▸ **Directions**
Every record below is to be restated verbatim, though its images are not.

== Material provided ==

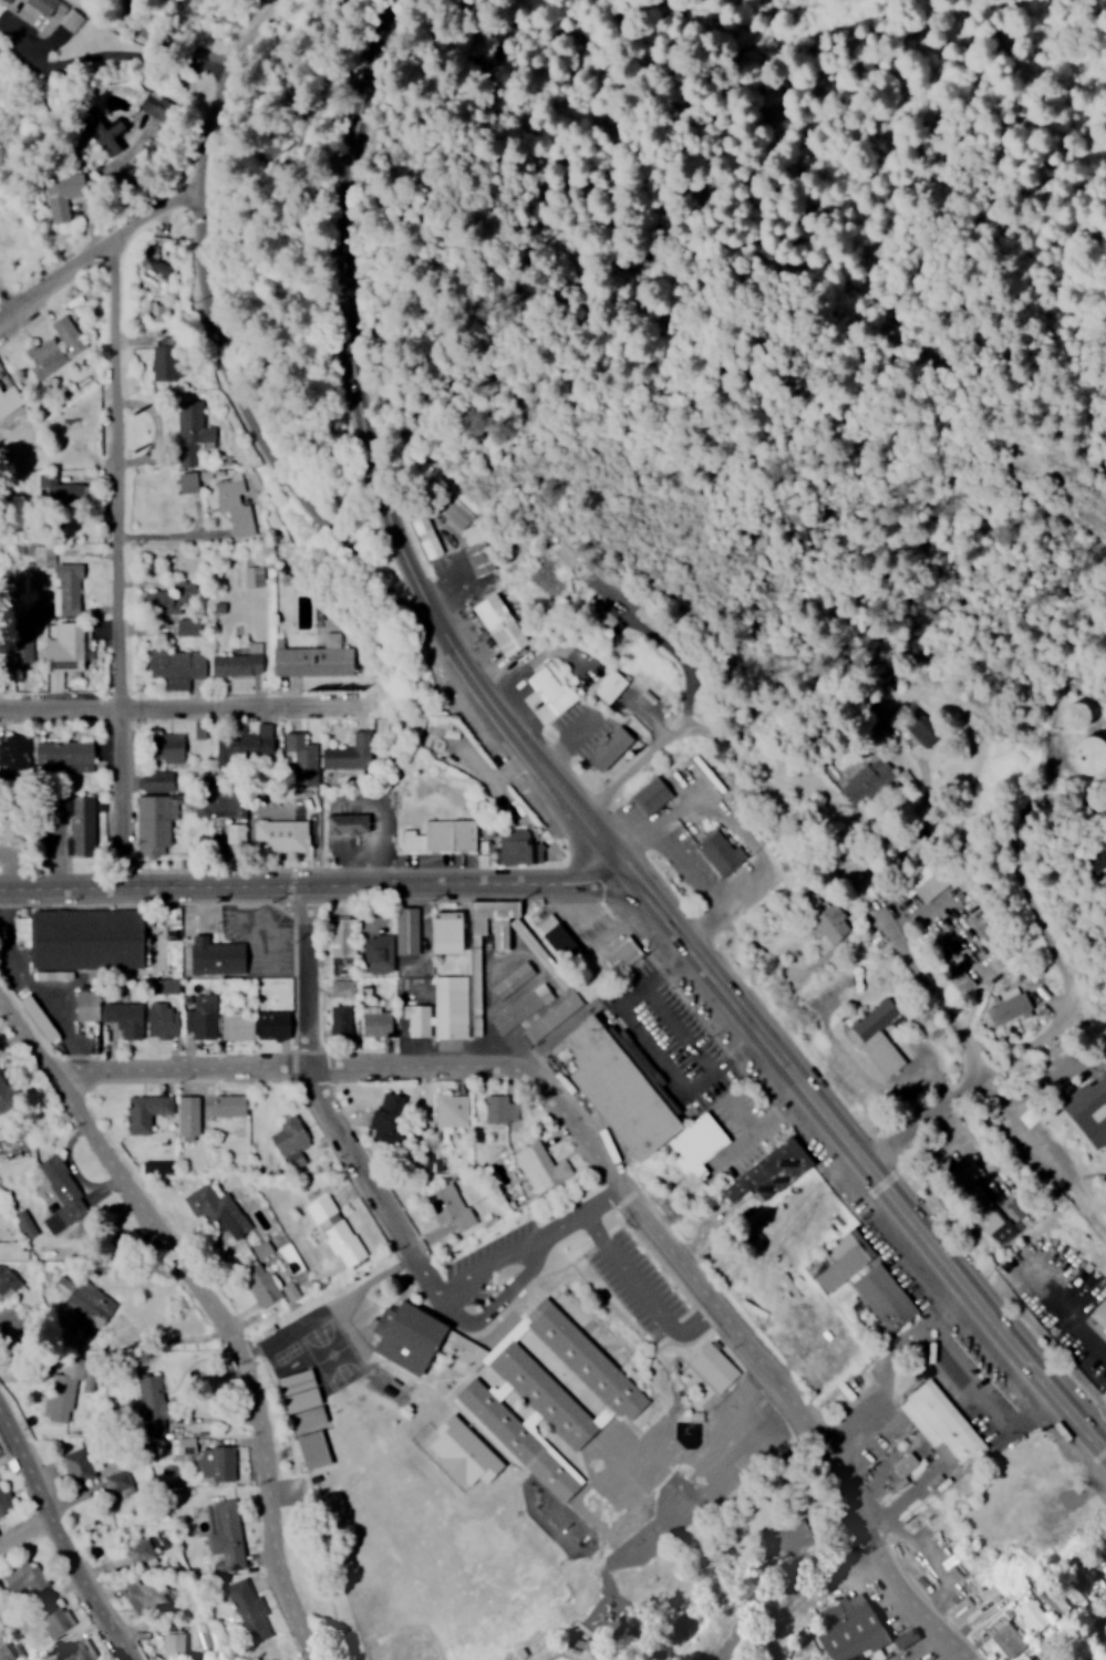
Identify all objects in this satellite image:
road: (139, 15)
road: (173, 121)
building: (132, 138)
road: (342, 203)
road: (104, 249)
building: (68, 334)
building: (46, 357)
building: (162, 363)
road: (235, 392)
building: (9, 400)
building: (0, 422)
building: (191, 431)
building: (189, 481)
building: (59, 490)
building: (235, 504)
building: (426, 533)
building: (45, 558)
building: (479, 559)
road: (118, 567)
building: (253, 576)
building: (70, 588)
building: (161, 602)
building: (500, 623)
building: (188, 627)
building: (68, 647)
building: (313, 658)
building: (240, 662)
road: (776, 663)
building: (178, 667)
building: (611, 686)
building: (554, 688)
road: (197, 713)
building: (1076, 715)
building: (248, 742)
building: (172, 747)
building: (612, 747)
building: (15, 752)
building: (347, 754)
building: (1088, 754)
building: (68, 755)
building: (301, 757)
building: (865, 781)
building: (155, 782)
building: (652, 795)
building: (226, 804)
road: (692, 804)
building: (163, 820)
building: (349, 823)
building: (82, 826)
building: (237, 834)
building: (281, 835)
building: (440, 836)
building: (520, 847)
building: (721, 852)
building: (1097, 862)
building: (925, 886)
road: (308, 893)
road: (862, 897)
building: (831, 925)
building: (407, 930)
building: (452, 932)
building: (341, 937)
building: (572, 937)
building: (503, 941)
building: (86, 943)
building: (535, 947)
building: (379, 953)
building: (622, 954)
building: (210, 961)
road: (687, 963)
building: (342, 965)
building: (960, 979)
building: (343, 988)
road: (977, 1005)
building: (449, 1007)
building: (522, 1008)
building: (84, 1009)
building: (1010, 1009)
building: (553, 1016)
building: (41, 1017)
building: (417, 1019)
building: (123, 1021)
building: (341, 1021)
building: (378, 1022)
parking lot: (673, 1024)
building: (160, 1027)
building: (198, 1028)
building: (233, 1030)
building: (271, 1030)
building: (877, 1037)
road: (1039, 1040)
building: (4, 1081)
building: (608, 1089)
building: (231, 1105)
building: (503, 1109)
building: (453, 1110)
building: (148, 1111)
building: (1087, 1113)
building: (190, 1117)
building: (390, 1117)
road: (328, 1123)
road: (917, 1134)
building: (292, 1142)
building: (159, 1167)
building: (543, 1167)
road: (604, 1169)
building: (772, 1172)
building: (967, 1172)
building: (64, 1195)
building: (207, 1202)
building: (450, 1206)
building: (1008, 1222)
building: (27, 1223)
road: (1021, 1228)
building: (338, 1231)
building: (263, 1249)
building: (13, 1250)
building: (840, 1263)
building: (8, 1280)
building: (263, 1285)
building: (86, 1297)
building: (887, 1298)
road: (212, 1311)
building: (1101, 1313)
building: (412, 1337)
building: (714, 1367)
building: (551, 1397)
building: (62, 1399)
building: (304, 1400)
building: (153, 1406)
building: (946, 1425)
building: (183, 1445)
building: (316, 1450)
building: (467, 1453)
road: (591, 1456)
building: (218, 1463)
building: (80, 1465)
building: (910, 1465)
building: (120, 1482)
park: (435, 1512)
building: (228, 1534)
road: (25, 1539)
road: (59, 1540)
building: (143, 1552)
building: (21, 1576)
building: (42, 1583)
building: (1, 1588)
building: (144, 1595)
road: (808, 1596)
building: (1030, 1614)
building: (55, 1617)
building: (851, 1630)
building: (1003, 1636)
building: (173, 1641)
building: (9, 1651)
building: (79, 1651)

===

▸ **Exercise answer**
Identify all objects in this satellite image:
road: (139, 15)
road: (173, 121)
building: (132, 138)
road: (342, 203)
road: (104, 249)
building: (68, 334)
building: (46, 357)
building: (162, 363)
road: (235, 392)
building: (9, 400)
building: (0, 422)
building: (191, 431)
building: (189, 481)
building: (59, 490)
building: (235, 504)
building: (426, 533)
building: (45, 558)
building: (479, 559)
road: (118, 567)
building: (253, 576)
building: (70, 588)
building: (161, 602)
building: (500, 623)
building: (188, 627)
building: (68, 647)
building: (313, 658)
building: (240, 662)
road: (776, 663)
building: (178, 667)
building: (611, 686)
building: (554, 688)
road: (197, 713)
building: (1076, 715)
building: (248, 742)
building: (172, 747)
building: (612, 747)
building: (15, 752)
building: (347, 754)
building: (1088, 754)
building: (68, 755)
building: (301, 757)
building: (865, 781)
building: (155, 782)
building: (652, 795)
building: (226, 804)
road: (692, 804)
building: (163, 820)
building: (349, 823)
building: (82, 826)
building: (237, 834)
building: (281, 835)
building: (440, 836)
building: (520, 847)
building: (721, 852)
building: (1097, 862)
building: (925, 886)
road: (308, 893)
road: (862, 897)
building: (831, 925)
building: (407, 930)
building: (452, 932)
building: (341, 937)
building: (572, 937)
building: (503, 941)
building: (86, 943)
building: (535, 947)
building: (379, 953)
building: (622, 954)
building: (210, 961)
road: (687, 963)
building: (342, 965)
building: (960, 979)
building: (343, 988)
road: (977, 1005)
building: (449, 1007)
building: (522, 1008)
building: (84, 1009)
building: (1010, 1009)
building: (553, 1016)
building: (41, 1017)
building: (417, 1019)
building: (123, 1021)
building: (341, 1021)
building: (378, 1022)
parking lot: (673, 1024)
building: (160, 1027)
building: (198, 1028)
building: (233, 1030)
building: (271, 1030)
building: (877, 1037)
road: (1039, 1040)
building: (4, 1081)
building: (608, 1089)
building: (231, 1105)
building: (503, 1109)
building: (453, 1110)
building: (148, 1111)
building: (1087, 1113)
building: (190, 1117)
building: (390, 1117)
road: (328, 1123)
road: (917, 1134)
building: (292, 1142)
building: (159, 1167)
building: (543, 1167)
road: (604, 1169)
building: (772, 1172)
building: (967, 1172)
building: (64, 1195)
building: (207, 1202)
building: (450, 1206)
building: (1008, 1222)
building: (27, 1223)
road: (1021, 1228)
building: (338, 1231)
building: (263, 1249)
building: (13, 1250)
building: (840, 1263)
building: (8, 1280)
building: (263, 1285)
building: (86, 1297)
building: (887, 1298)
road: (212, 1311)
building: (1101, 1313)
building: (412, 1337)
building: (714, 1367)
building: (551, 1397)
building: (62, 1399)
building: (304, 1400)
building: (153, 1406)
building: (946, 1425)
building: (183, 1445)
building: (316, 1450)
building: (467, 1453)
road: (591, 1456)
building: (218, 1463)
building: (80, 1465)
building: (910, 1465)
building: (120, 1482)
park: (435, 1512)
building: (228, 1534)
road: (25, 1539)
road: (59, 1540)
building: (143, 1552)
building: (21, 1576)
building: (42, 1583)
building: (1, 1588)
building: (144, 1595)
road: (808, 1596)
building: (1030, 1614)
building: (55, 1617)
building: (851, 1630)
building: (1003, 1636)
building: (173, 1641)
building: (9, 1651)
building: (79, 1651)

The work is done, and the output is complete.